● **Provided records**:
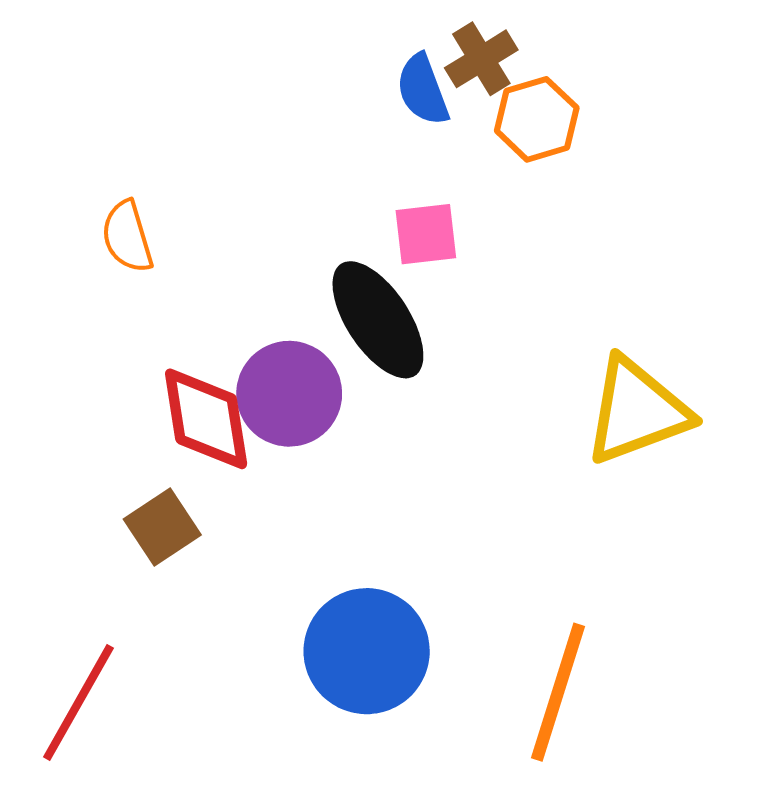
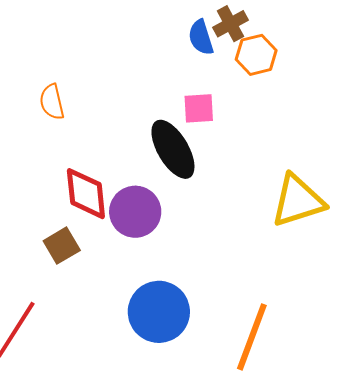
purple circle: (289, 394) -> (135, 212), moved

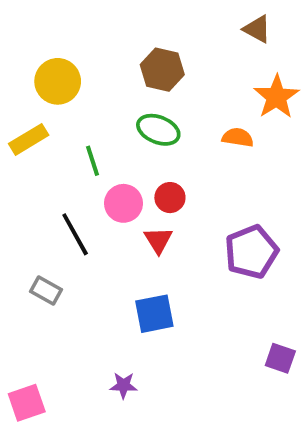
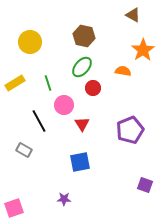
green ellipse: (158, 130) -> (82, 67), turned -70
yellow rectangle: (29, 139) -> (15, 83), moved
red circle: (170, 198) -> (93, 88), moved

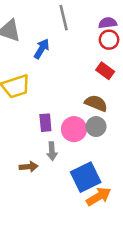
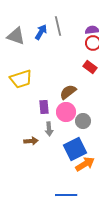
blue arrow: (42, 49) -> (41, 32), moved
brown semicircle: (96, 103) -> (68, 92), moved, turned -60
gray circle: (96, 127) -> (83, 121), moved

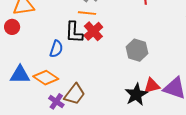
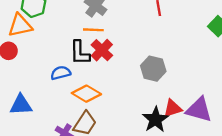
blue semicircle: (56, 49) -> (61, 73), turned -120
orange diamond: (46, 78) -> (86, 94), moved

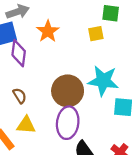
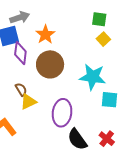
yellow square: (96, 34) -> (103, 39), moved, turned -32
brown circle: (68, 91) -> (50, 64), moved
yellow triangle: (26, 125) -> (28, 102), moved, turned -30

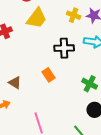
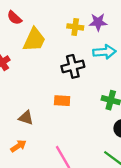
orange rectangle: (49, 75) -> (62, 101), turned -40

● **Goal of the exercise**: The entries above, without their pictures, should be written out exactly.

● **Exercise output**:
purple circle: (289, 394) -> (135, 212), moved

green ellipse: (158, 130) -> (82, 67), turned -70
yellow rectangle: (29, 139) -> (15, 83), moved
red circle: (170, 198) -> (93, 88), moved

blue arrow: (42, 49) -> (41, 32), moved
brown semicircle: (96, 103) -> (68, 92), moved, turned -60
gray circle: (96, 127) -> (83, 121), moved

blue semicircle: (56, 49) -> (61, 73), turned -120
orange diamond: (46, 78) -> (86, 94), moved

yellow square: (96, 34) -> (103, 39), moved, turned -32
brown circle: (68, 91) -> (50, 64), moved
yellow triangle: (26, 125) -> (28, 102), moved, turned -30

orange rectangle: (49, 75) -> (62, 101), turned -40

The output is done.